▸ WORK REQUIRED
Would you please repeat exactly the lines from the one containing "brown heart: 2 -> 1" to the end of the records, both included, and leave out the rest?

▸ LISTED ENTRIES

========================================

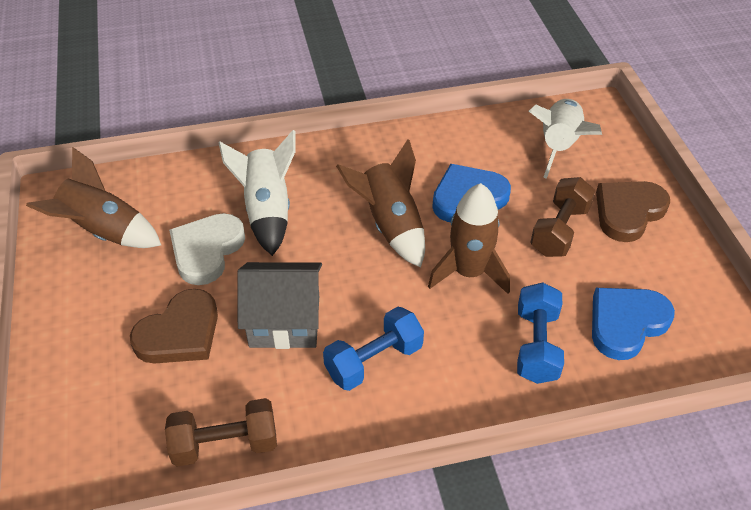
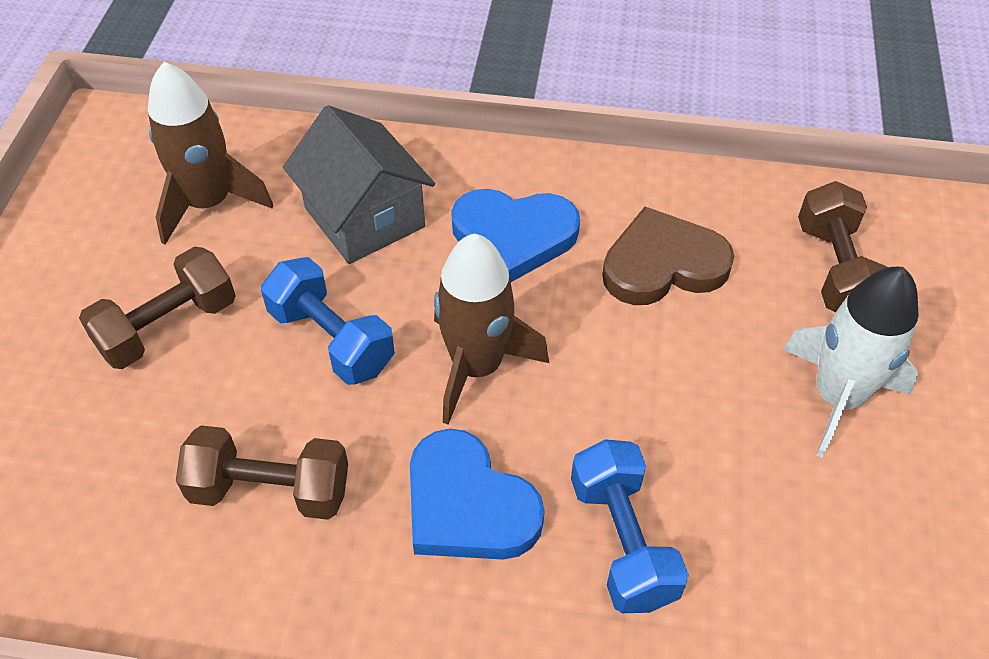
brown dumbbell: 2 -> 3
brown heart: 2 -> 1
brown rocket: 3 -> 2
white heart: 1 -> 0
white rocket: 2 -> 1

========================================

▸ WRITTEN RESPONSE
brown heart: 2 -> 1
brown rocket: 3 -> 2
white heart: 1 -> 0
white rocket: 2 -> 1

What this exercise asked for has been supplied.